● Task statement
Print the entries exactly; skip the pictures.

● Supplied data

- - -

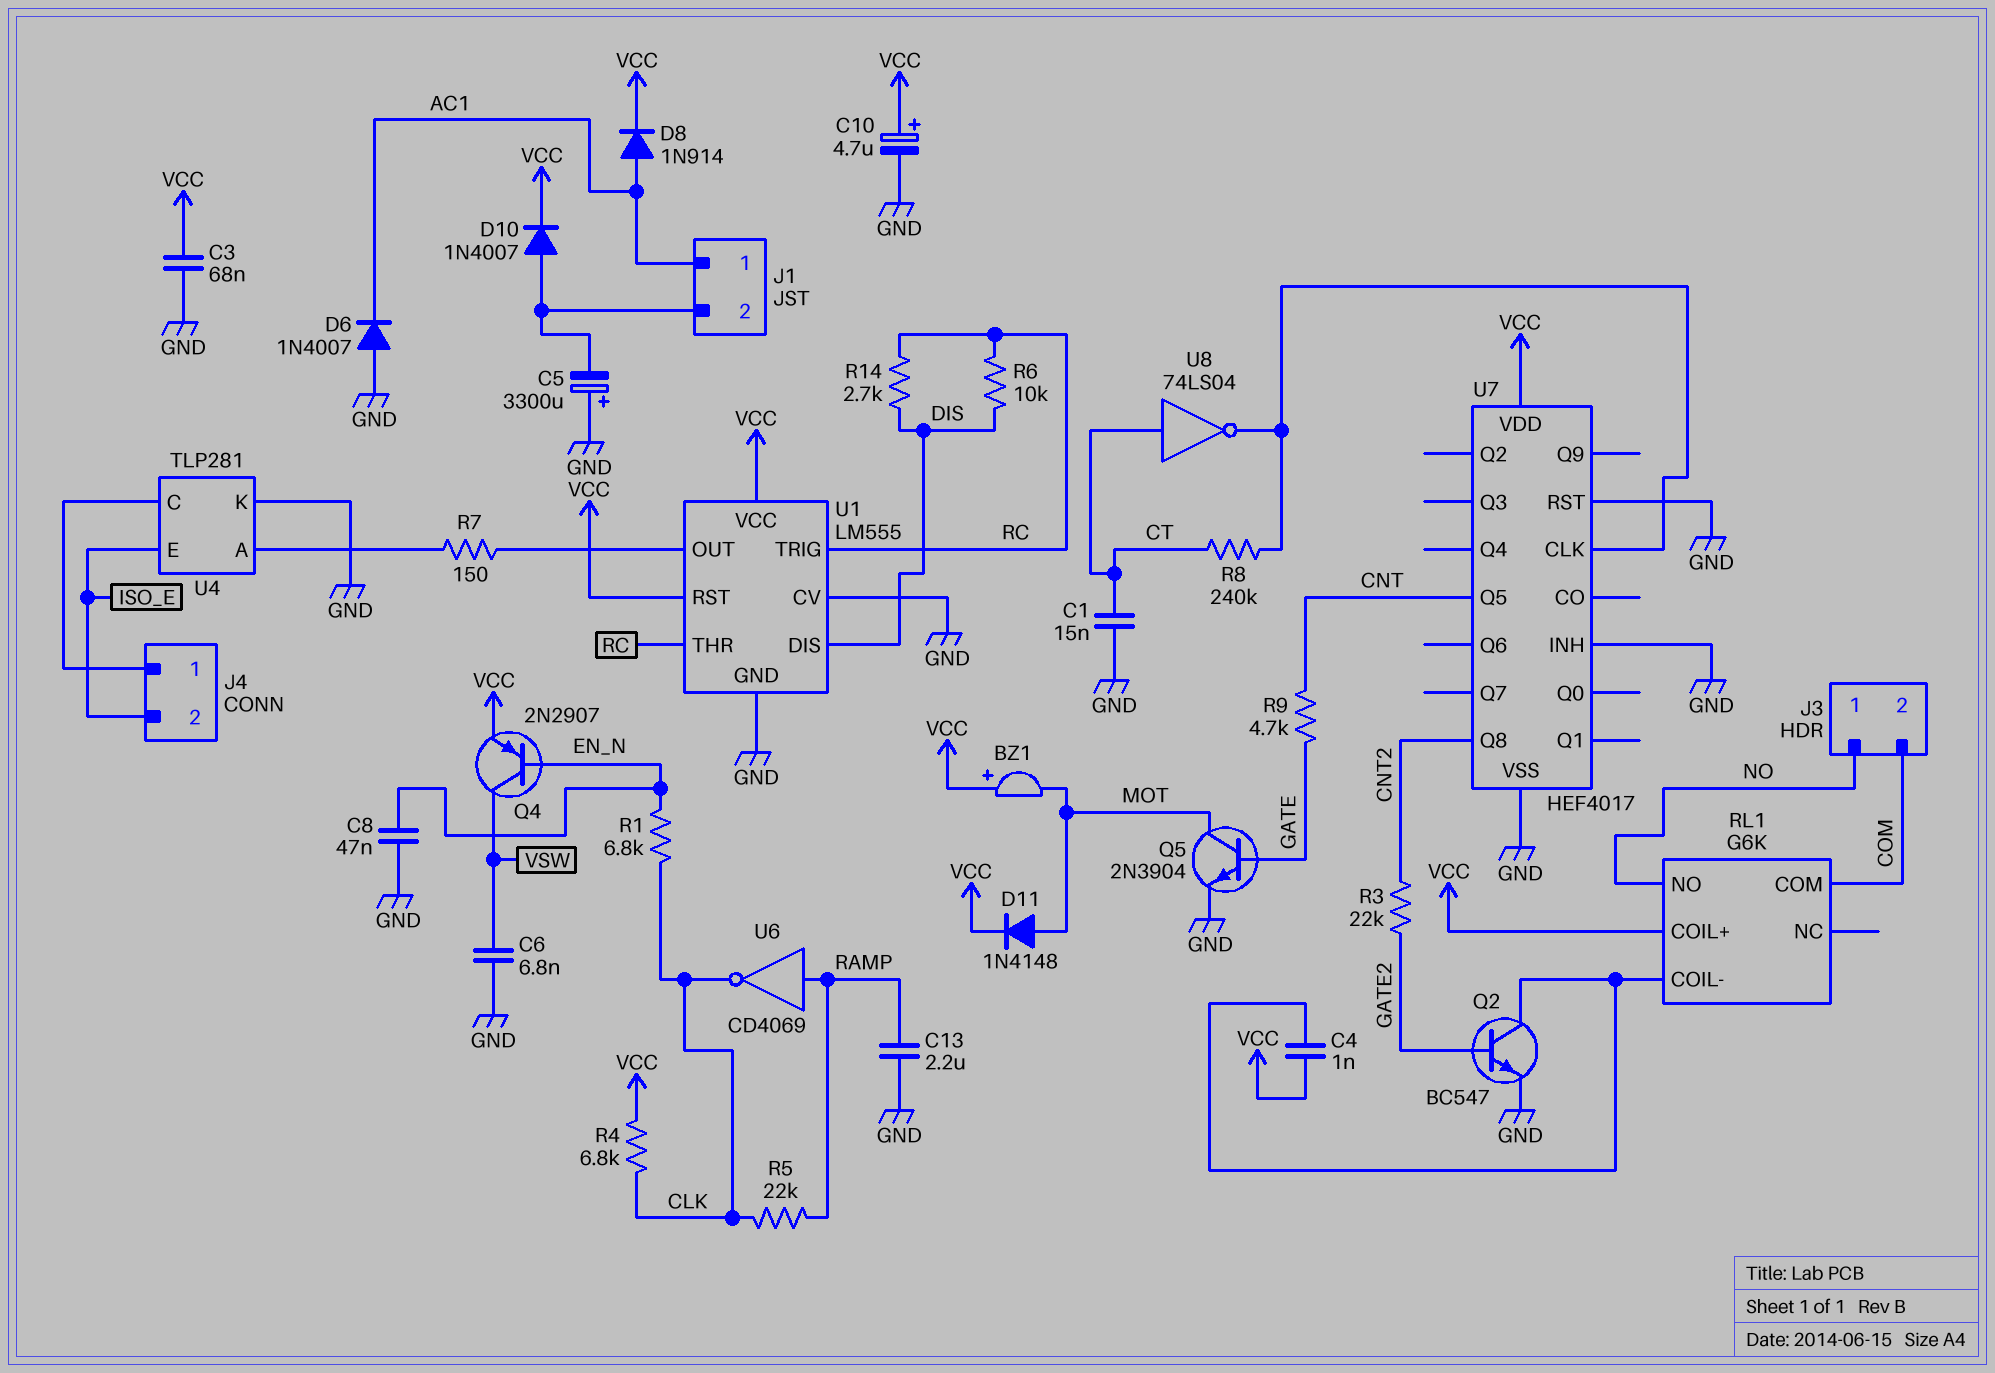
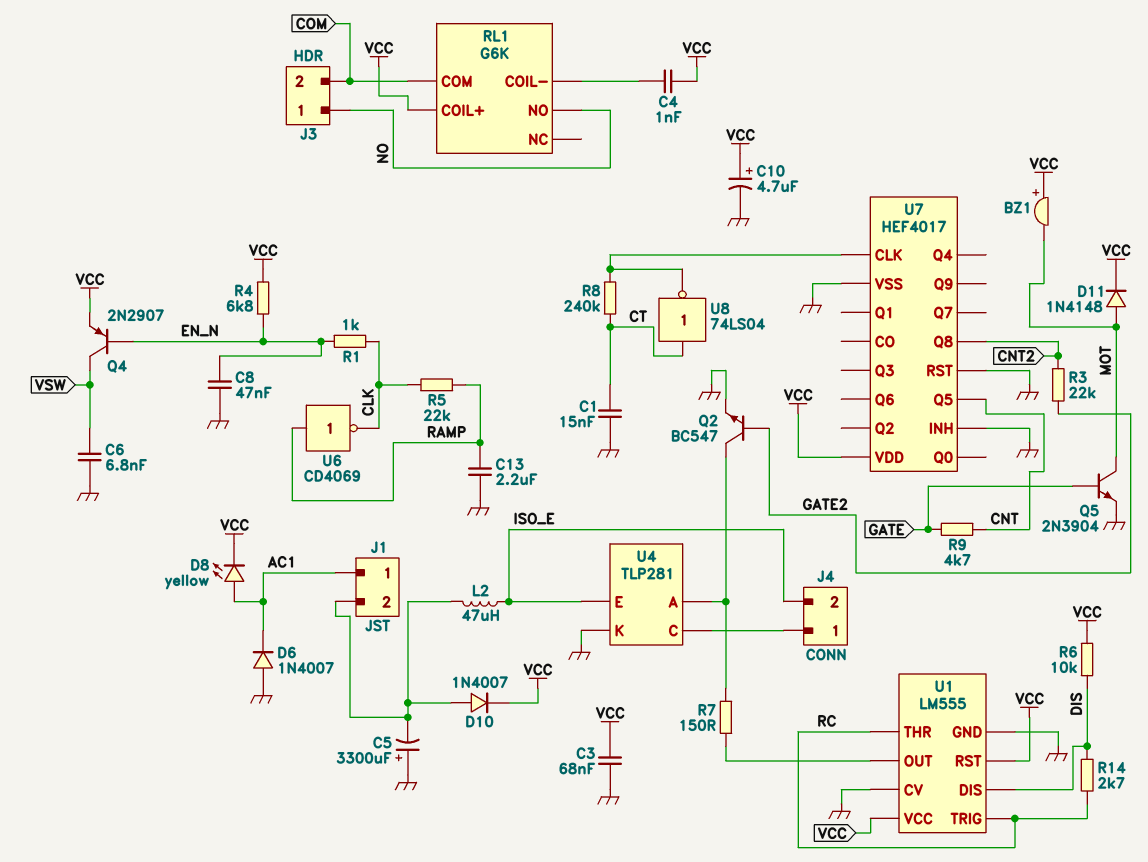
D8: diode 1N914 (A AC1, K VCC) -> LED yellow (A AC1, K VCC)
L2: none -> 47uH (ISO_E, J1/2)
Q2: NPN BC547 (B GATE2, C RL1/COIL-, E GND) -> NPN BC547 (B GATE2, C U4/A, E GND)
R1: 6.8k (CLK, EN_N) -> 1k (CLK, EN_N)
R4: 6.8k (CLK, VCC) -> 6.8k (EN_N, VCC)
R6: 10k (DIS, RC) -> 10k (DIS, VCC)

- - -

● Task solution
D8: diode 1N914 (A AC1, K VCC) -> LED yellow (A AC1, K VCC)
L2: none -> 47uH (ISO_E, J1/2)
Q2: NPN BC547 (B GATE2, C RL1/COIL-, E GND) -> NPN BC547 (B GATE2, C U4/A, E GND)
R1: 6.8k (CLK, EN_N) -> 1k (CLK, EN_N)
R4: 6.8k (CLK, VCC) -> 6.8k (EN_N, VCC)
R6: 10k (DIS, RC) -> 10k (DIS, VCC)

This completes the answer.